### EXERCISE DESCRIPTION:
Find the line with "TR1: PNP 2N3906" in the entries below. Repeat it, every following line, and the line with "R7: 1.3k (N4, N10) -> 1.3k (N4, N11)", exactly and with nothing added.

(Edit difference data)
________________

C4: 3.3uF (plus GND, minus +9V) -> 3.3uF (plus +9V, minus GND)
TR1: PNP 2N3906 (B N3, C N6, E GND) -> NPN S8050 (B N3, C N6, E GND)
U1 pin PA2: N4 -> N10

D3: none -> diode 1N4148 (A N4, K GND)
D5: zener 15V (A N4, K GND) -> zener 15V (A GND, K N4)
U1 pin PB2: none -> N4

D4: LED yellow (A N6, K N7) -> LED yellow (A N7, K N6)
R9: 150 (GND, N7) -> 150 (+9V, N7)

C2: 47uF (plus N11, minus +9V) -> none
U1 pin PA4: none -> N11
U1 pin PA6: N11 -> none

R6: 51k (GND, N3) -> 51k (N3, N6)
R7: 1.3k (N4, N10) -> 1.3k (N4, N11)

________________

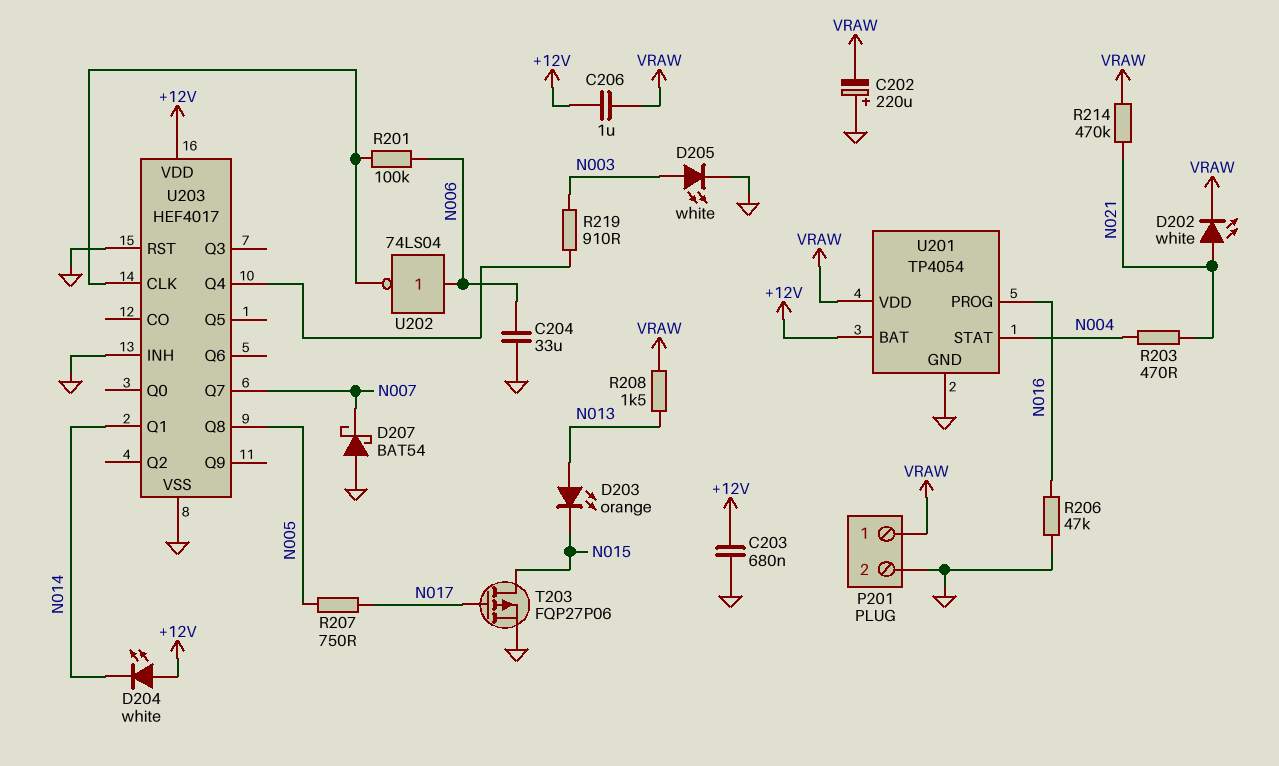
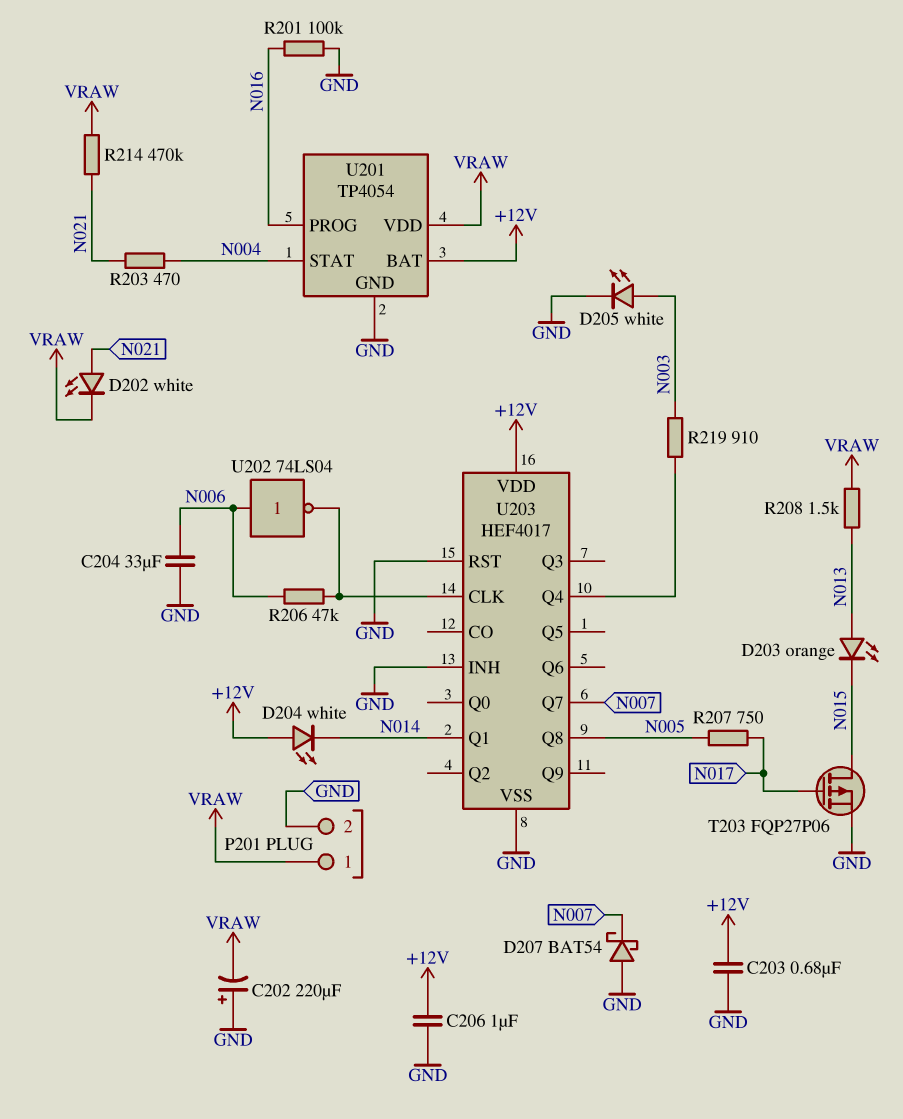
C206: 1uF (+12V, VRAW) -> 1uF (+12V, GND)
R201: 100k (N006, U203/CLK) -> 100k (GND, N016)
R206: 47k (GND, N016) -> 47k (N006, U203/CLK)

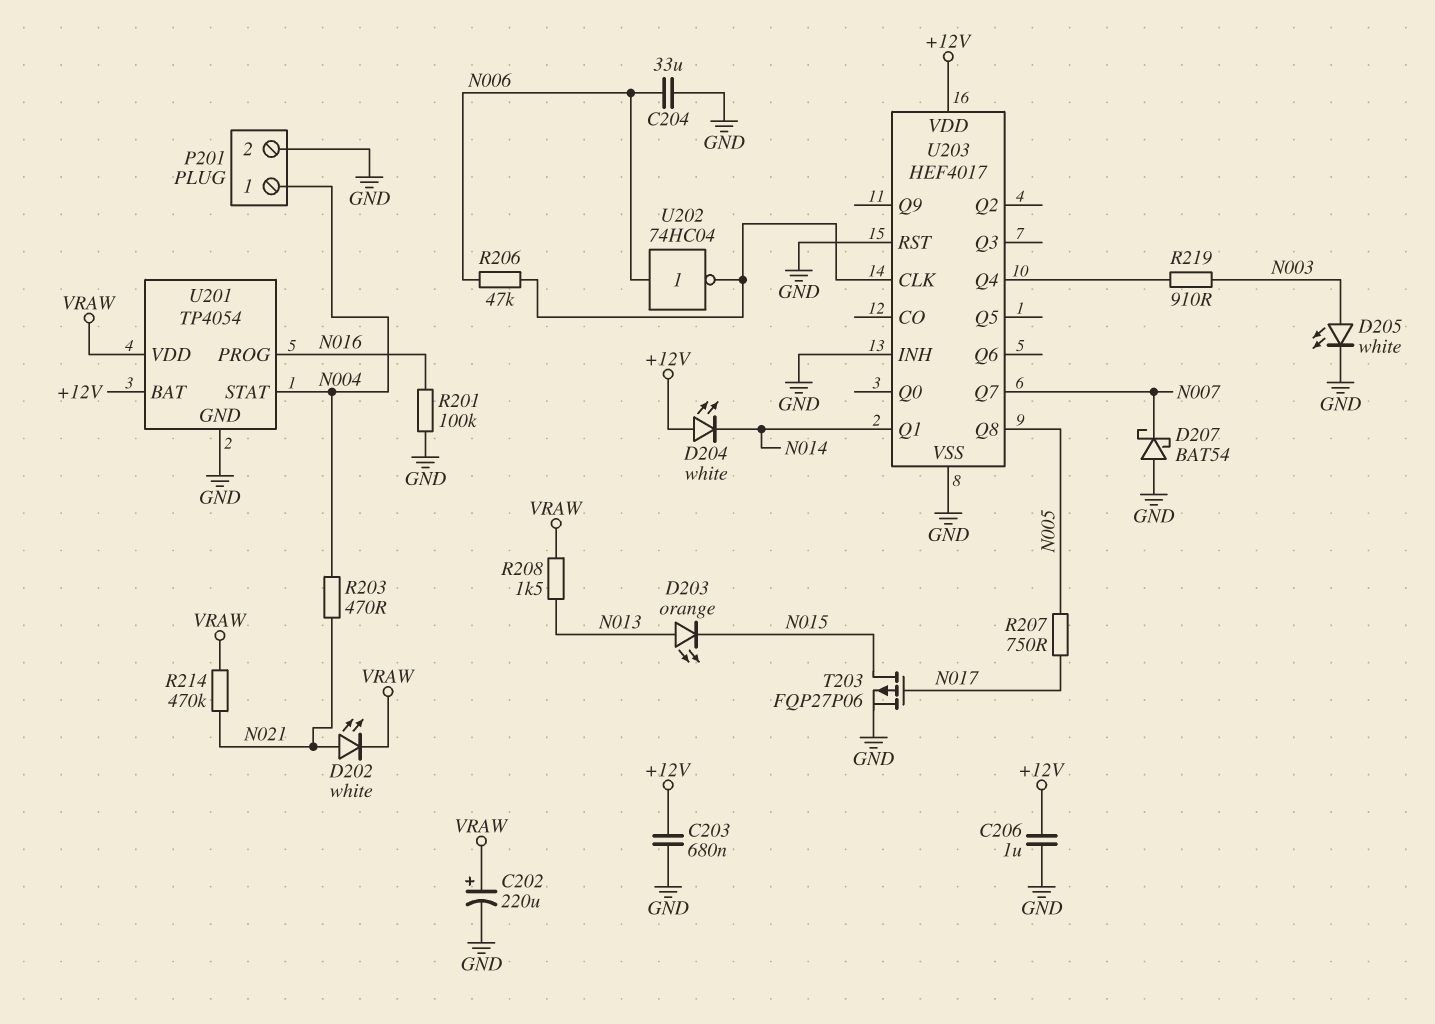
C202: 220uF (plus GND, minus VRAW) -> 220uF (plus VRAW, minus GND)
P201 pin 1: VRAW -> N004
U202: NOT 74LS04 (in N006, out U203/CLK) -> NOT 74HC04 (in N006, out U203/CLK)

________________

### FINISHED EXERCISE:
TR1: PNP 2N3906 (B N3, C N6, E GND) -> NPN S8050 (B N3, C N6, E GND)
U1 pin PA2: N4 -> N10

D3: none -> diode 1N4148 (A N4, K GND)
D5: zener 15V (A N4, K GND) -> zener 15V (A GND, K N4)
U1 pin PB2: none -> N4

D4: LED yellow (A N6, K N7) -> LED yellow (A N7, K N6)
R9: 150 (GND, N7) -> 150 (+9V, N7)

C2: 47uF (plus N11, minus +9V) -> none
U1 pin PA4: none -> N11
U1 pin PA6: N11 -> none

R6: 51k (GND, N3) -> 51k (N3, N6)
R7: 1.3k (N4, N10) -> 1.3k (N4, N11)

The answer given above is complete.